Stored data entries
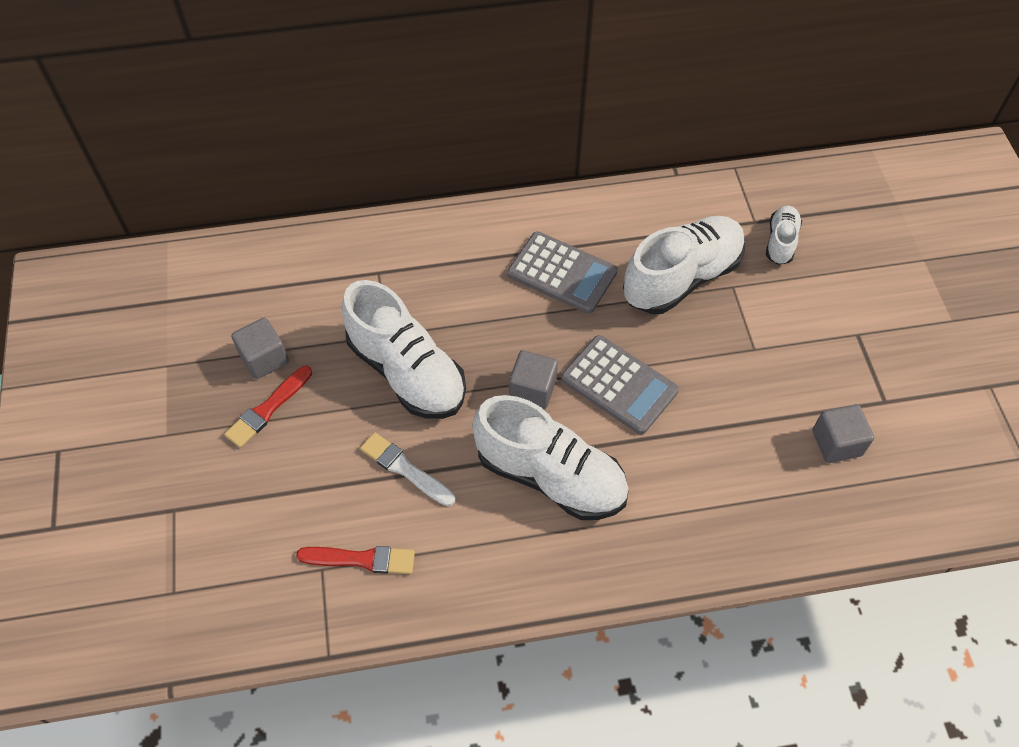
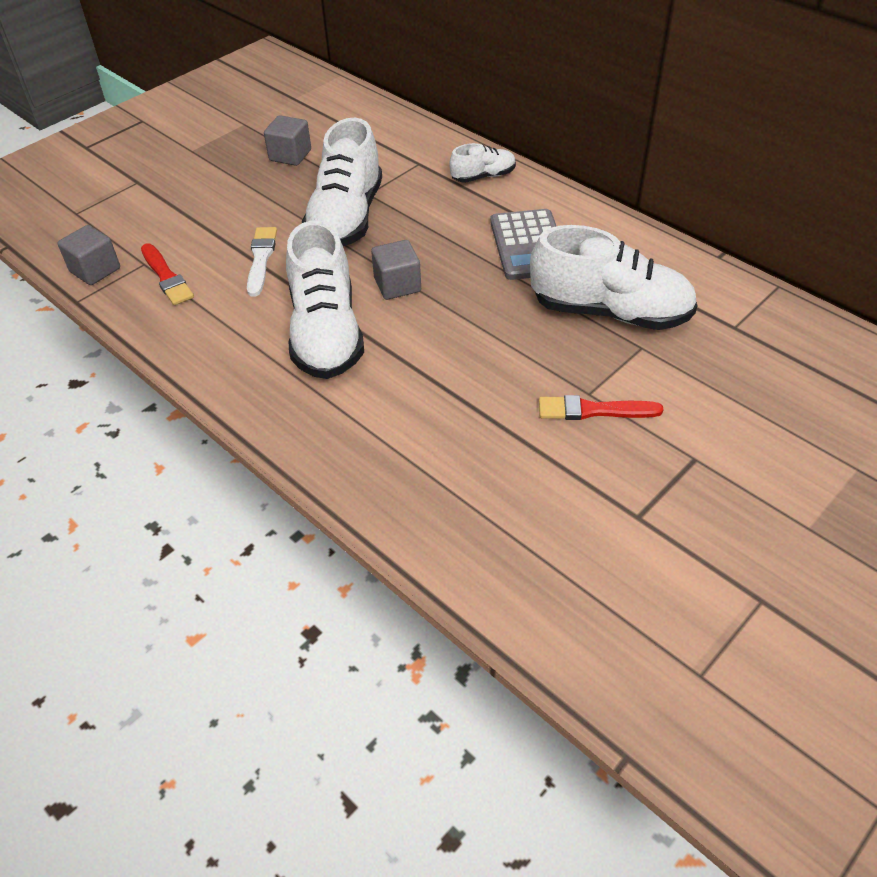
camera: 55 degrees right, 10 degrees down
(268, 409) = (251, 177): red brush -> red brush (593, 410)
(619, 385) = (454, 329): grey calculator -> none
(780, 242) = (734, 354): white shoe -> white shoe (483, 176)
(836, 443) = (547, 500): grey cube -> grey cube (95, 270)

- **Exercise**:
Both ends included, copy word for word the lines from the top of the entries above through the line with "(780, 242) = (734, 354): white". No pictures.

- **Exercise response**:
camera: 55 degrees right, 10 degrees down
(268, 409) = (251, 177): red brush -> red brush (593, 410)
(619, 385) = (454, 329): grey calculator -> none
(780, 242) = (734, 354): white shoe -> white shoe (483, 176)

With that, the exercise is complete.